**Task objective**
Please transcribe the listing that follows exactly; images are to be excluded.

##### Source data

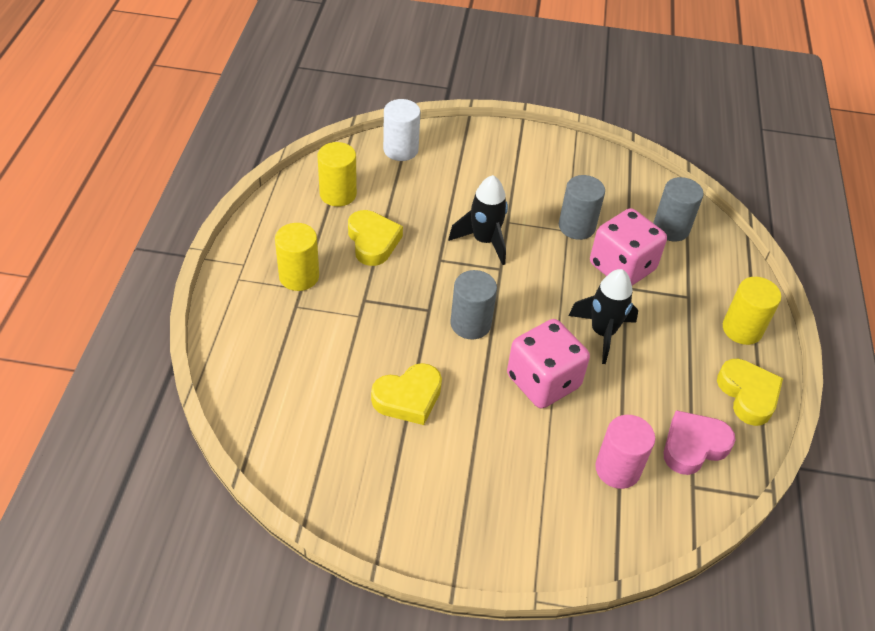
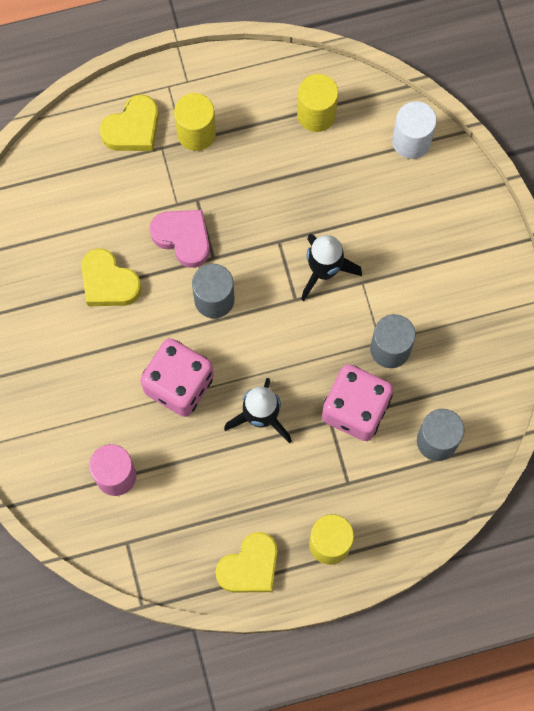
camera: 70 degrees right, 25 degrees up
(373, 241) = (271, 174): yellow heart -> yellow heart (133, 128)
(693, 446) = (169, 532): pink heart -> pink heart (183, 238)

##########

**Reply**
camera: 70 degrees right, 25 degrees up
(373, 241) = (271, 174): yellow heart -> yellow heart (133, 128)
(693, 446) = (169, 532): pink heart -> pink heart (183, 238)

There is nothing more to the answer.